● WORK INSTRUCTIONS:
A word-for-word printout of the whole listing is needed.
MATERIAL FOR THIS EXERCISE Block Start
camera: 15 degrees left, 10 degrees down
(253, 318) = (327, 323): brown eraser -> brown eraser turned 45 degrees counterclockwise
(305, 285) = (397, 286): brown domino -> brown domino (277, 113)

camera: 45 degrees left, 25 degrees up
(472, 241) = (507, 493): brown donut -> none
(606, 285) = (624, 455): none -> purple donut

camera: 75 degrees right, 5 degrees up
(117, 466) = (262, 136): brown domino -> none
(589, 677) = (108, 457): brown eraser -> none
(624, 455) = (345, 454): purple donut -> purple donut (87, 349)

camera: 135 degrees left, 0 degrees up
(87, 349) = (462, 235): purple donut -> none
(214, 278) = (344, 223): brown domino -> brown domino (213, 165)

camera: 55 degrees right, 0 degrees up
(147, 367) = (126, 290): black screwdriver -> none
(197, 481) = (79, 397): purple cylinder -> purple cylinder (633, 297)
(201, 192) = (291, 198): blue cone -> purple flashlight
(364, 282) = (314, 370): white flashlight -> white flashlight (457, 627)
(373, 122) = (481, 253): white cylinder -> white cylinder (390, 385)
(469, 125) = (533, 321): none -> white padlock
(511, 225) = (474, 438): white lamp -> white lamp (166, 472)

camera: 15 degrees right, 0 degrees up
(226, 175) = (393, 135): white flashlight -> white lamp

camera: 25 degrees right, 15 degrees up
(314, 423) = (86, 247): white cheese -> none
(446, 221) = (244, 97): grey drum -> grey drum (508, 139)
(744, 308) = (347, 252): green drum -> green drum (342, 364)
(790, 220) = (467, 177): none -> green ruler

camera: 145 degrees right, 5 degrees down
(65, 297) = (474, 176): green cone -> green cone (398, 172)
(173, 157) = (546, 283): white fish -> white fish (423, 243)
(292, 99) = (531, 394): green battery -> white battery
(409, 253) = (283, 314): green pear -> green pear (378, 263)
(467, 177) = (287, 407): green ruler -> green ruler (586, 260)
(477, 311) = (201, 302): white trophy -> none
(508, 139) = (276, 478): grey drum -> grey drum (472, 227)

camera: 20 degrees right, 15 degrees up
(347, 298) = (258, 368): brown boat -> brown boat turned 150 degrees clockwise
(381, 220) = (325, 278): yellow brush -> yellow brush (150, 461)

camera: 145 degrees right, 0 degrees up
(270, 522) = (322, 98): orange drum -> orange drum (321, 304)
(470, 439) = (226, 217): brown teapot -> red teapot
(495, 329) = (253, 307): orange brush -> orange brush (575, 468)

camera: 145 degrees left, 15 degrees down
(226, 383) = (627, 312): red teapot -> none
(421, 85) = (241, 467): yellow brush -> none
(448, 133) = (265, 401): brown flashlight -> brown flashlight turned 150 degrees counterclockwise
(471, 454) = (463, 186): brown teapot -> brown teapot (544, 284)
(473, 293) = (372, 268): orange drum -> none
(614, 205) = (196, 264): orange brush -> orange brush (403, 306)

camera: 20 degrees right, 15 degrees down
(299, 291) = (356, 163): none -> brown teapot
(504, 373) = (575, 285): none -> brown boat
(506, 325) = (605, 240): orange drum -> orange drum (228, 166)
MATERIAL FOR THIS EXERCISE Block End
● REPLY TO THE TASK:
camera: 15 degrees left, 10 degrees down
(253, 318) = (327, 323): brown eraser -> brown eraser turned 45 degrees counterclockwise
(305, 285) = (397, 286): brown domino -> brown domino (277, 113)

camera: 45 degrees left, 25 degrees up
(472, 241) = (507, 493): brown donut -> none
(606, 285) = (624, 455): none -> purple donut

camera: 75 degrees right, 5 degrees up
(117, 466) = (262, 136): brown domino -> none
(589, 677) = (108, 457): brown eraser -> none
(624, 455) = (345, 454): purple donut -> purple donut (87, 349)

camera: 135 degrees left, 0 degrees up
(87, 349) = (462, 235): purple donut -> none
(214, 278) = (344, 223): brown domino -> brown domino (213, 165)

camera: 55 degrees right, 0 degrees up
(147, 367) = (126, 290): black screwdriver -> none
(197, 481) = (79, 397): purple cylinder -> purple cylinder (633, 297)
(201, 192) = (291, 198): blue cone -> purple flashlight
(364, 282) = (314, 370): white flashlight -> white flashlight (457, 627)
(373, 122) = (481, 253): white cylinder -> white cylinder (390, 385)
(469, 125) = (533, 321): none -> white padlock
(511, 225) = (474, 438): white lamp -> white lamp (166, 472)

camera: 15 degrees right, 0 degrees up
(226, 175) = (393, 135): white flashlight -> white lamp

camera: 25 degrees right, 15 degrees up
(314, 423) = (86, 247): white cheese -> none
(446, 221) = (244, 97): grey drum -> grey drum (508, 139)
(744, 308) = (347, 252): green drum -> green drum (342, 364)
(790, 220) = (467, 177): none -> green ruler

camera: 145 degrees right, 5 degrees down
(65, 297) = (474, 176): green cone -> green cone (398, 172)
(173, 157) = (546, 283): white fish -> white fish (423, 243)
(292, 99) = (531, 394): green battery -> white battery
(409, 253) = (283, 314): green pear -> green pear (378, 263)
(467, 177) = (287, 407): green ruler -> green ruler (586, 260)
(477, 311) = (201, 302): white trophy -> none
(508, 139) = (276, 478): grey drum -> grey drum (472, 227)

camera: 20 degrees right, 15 degrees up
(347, 298) = (258, 368): brown boat -> brown boat turned 150 degrees clockwise
(381, 220) = (325, 278): yellow brush -> yellow brush (150, 461)

camera: 145 degrees right, 0 degrees up
(270, 522) = (322, 98): orange drum -> orange drum (321, 304)
(470, 439) = (226, 217): brown teapot -> red teapot
(495, 329) = (253, 307): orange brush -> orange brush (575, 468)

camera: 145 degrees left, 15 degrees down
(226, 383) = (627, 312): red teapot -> none
(421, 85) = (241, 467): yellow brush -> none
(448, 133) = (265, 401): brown flashlight -> brown flashlight turned 150 degrees counterclockwise
(471, 454) = (463, 186): brown teapot -> brown teapot (544, 284)
(473, 293) = (372, 268): orange drum -> none
(614, 205) = (196, 264): orange brush -> orange brush (403, 306)

camera: 20 degrees right, 15 degrees down
(299, 291) = (356, 163): none -> brown teapot
(504, 373) = (575, 285): none -> brown boat
(506, 325) = (605, 240): orange drum -> orange drum (228, 166)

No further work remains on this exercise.